Data shown:
>>>>>

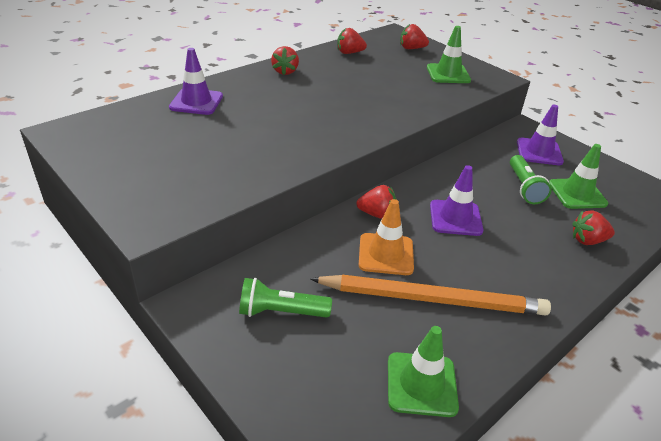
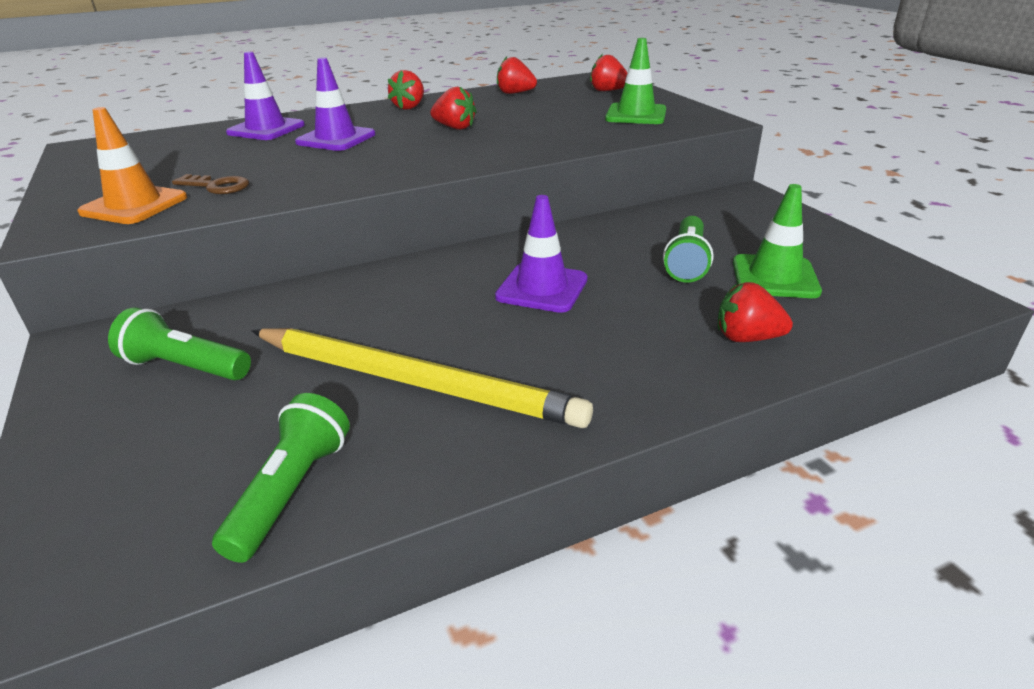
camera: 20 degrees right, 5 degrees down
(220, 167) = (217, 186): none -> brown key
(377, 214) = (427, 273): red strawberry -> red strawberry (455, 128)
(386, 254) = (396, 319): orange traffic cone -> orange traffic cone (134, 205)
(421, 384) = (291, 490): green traffic cone -> green flashlight
(432, 299) = (415, 381): orange pencil -> yellow pencil
(539, 152) = (747, 223): purple traffic cone -> purple traffic cone (336, 138)

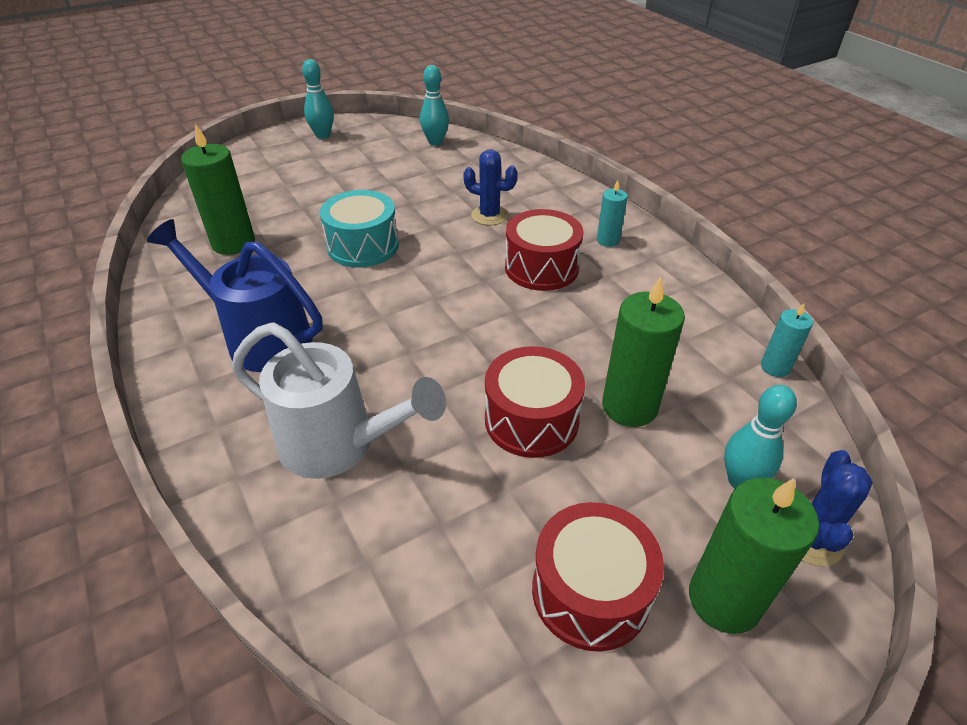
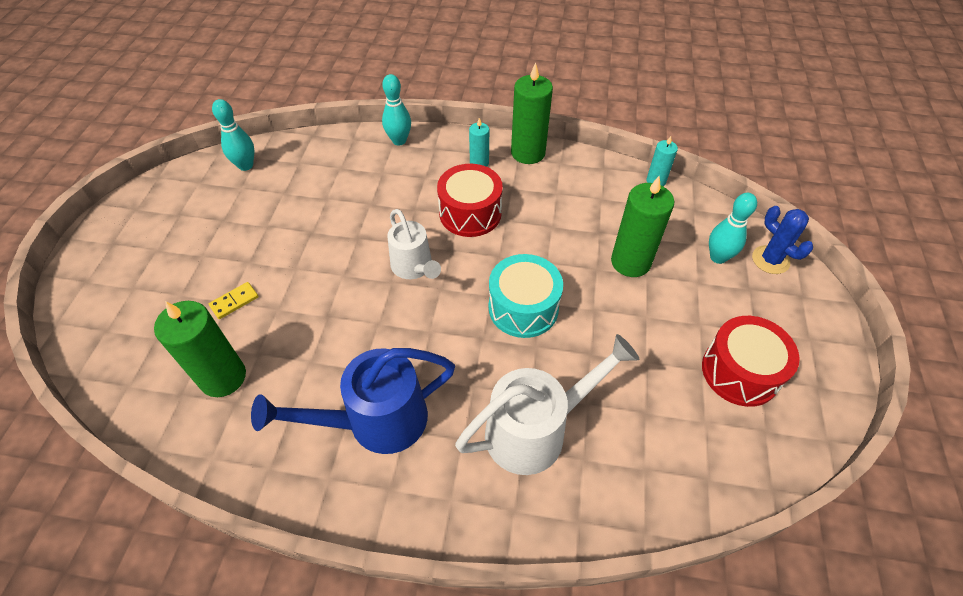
camera: 50 degrees left, 10 degrees up
(305, 209) = (234, 301): none -> yellow domino
(323, 135) = (131, 226): turquoise bowling pin -> turquoise bowling pin (399, 140)
(363, 246) = (332, 293): turquoise drum -> turquoise drum (523, 308)
(439, 271) = (414, 268): none -> white watering can
(489, 215) = (382, 200): blue cactus -> none
(531, 419) = (601, 314): red drum -> none
(724, 599) = (780, 320): green candle -> green candle (528, 153)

<<<<<

Aim of the task: Return a copy of each line of the material that holds the word "yellow".

Written solution:
(432, 299) = (415, 381): orange pencil -> yellow pencil
(305, 209) = (234, 301): none -> yellow domino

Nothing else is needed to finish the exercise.